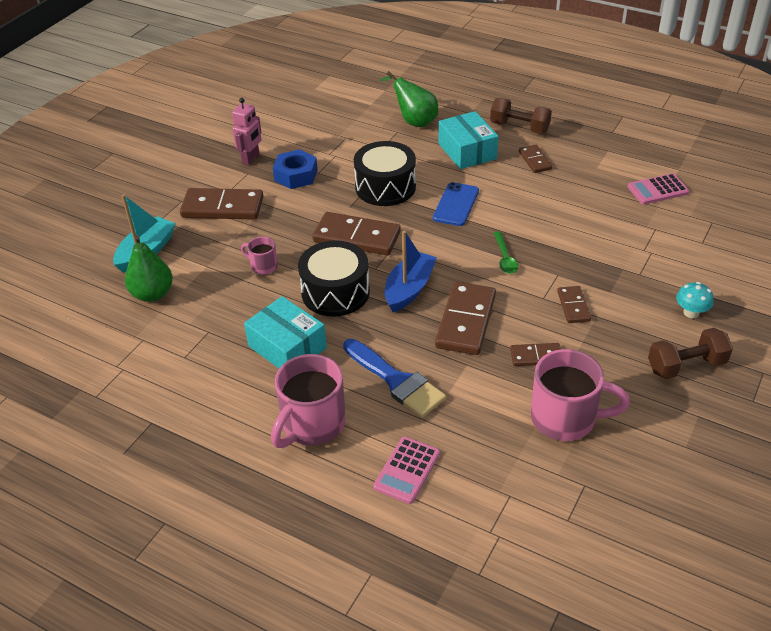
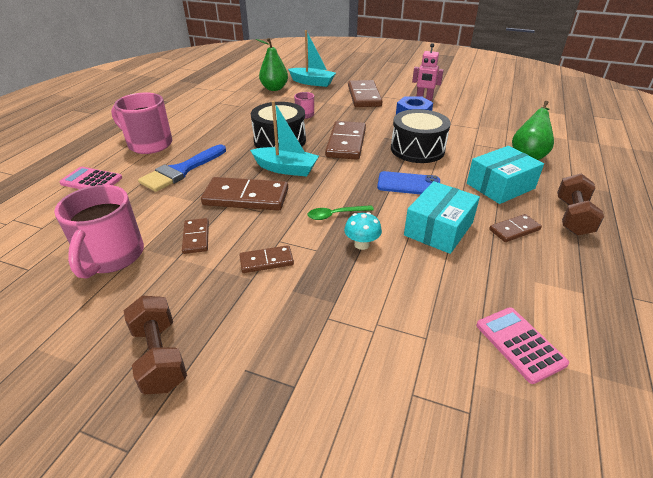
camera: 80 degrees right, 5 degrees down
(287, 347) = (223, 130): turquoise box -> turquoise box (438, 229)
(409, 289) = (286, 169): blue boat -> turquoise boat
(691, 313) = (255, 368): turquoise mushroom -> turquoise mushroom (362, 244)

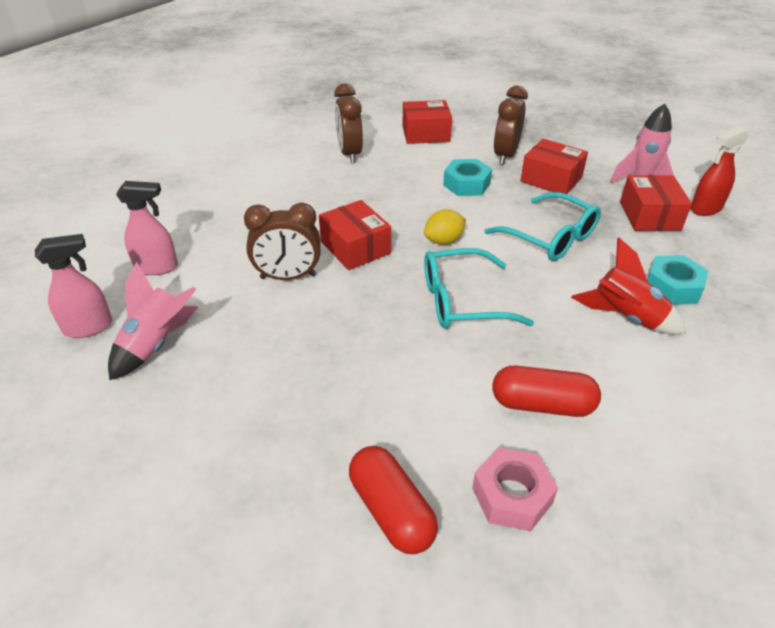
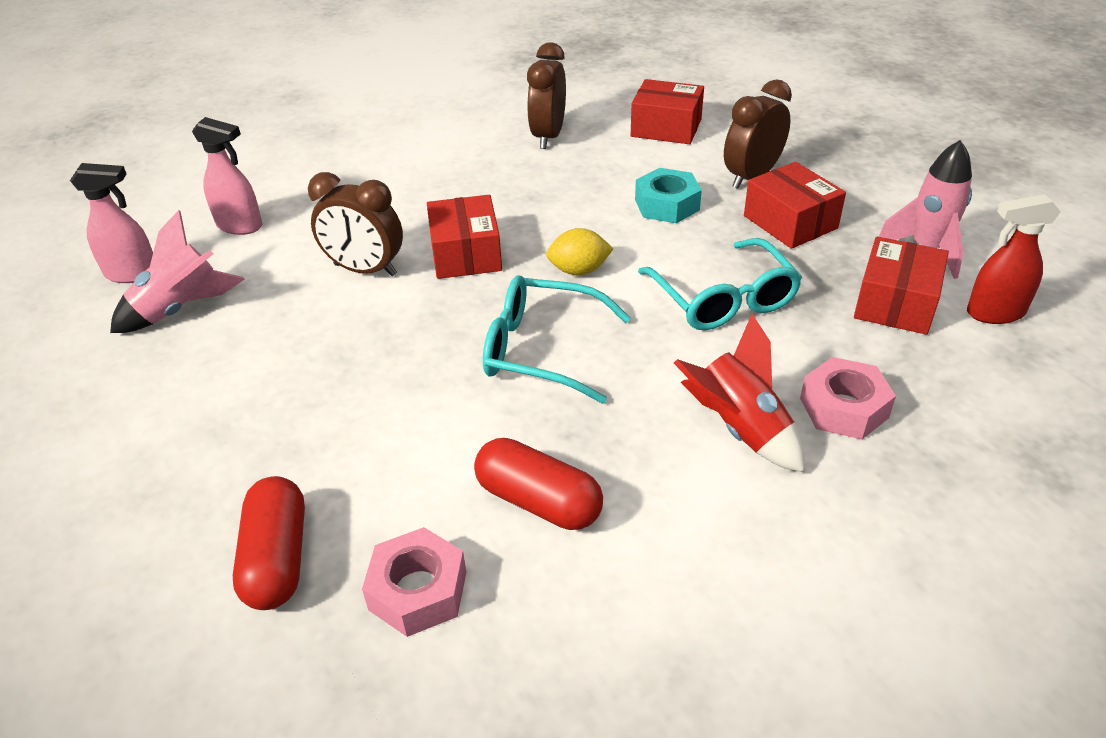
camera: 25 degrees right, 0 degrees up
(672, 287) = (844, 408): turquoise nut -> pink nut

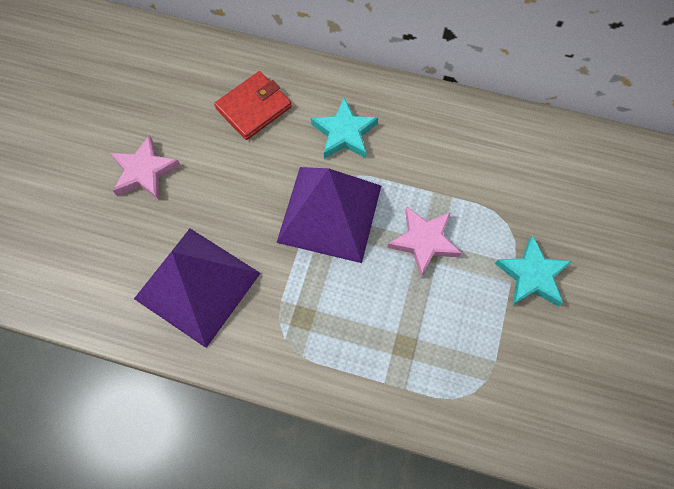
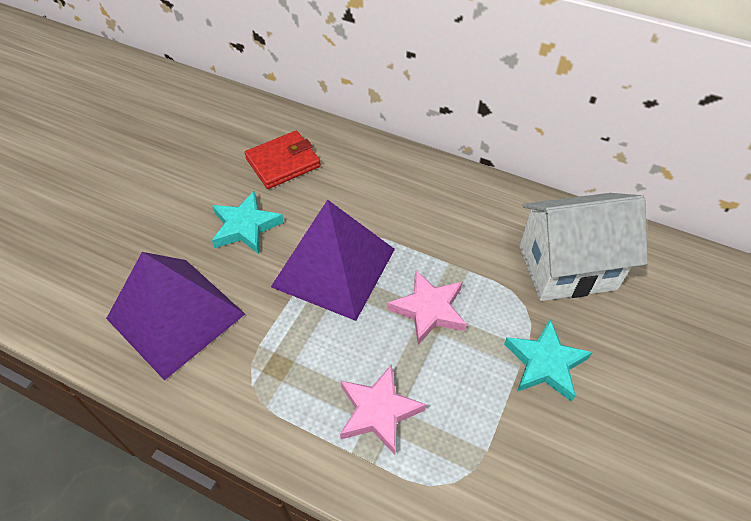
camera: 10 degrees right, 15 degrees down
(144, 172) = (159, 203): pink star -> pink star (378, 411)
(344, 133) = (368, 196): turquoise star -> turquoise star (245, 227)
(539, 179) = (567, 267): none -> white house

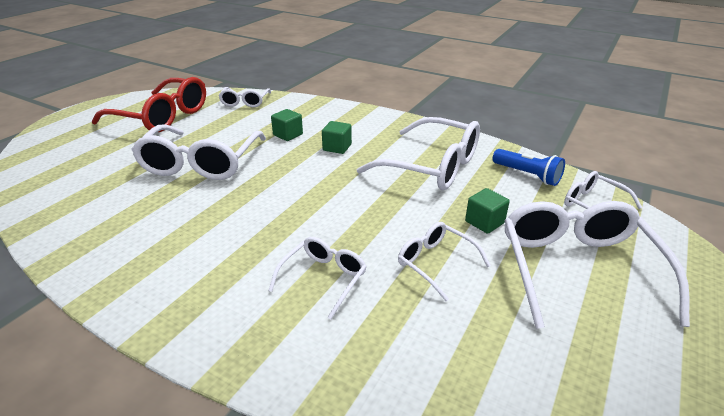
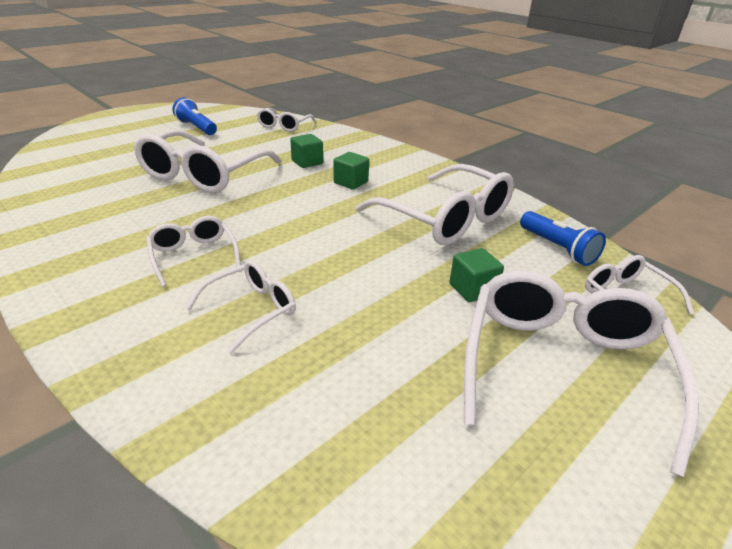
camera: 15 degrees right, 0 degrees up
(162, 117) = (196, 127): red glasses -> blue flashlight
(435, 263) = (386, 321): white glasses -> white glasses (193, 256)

EXERCISE BRIEF >> Lines holding the string "glasses" are the answer; copy each one from the listing above.

EXPECTED ANSWER >>
(162, 117) = (196, 127): red glasses -> blue flashlight
(435, 263) = (386, 321): white glasses -> white glasses (193, 256)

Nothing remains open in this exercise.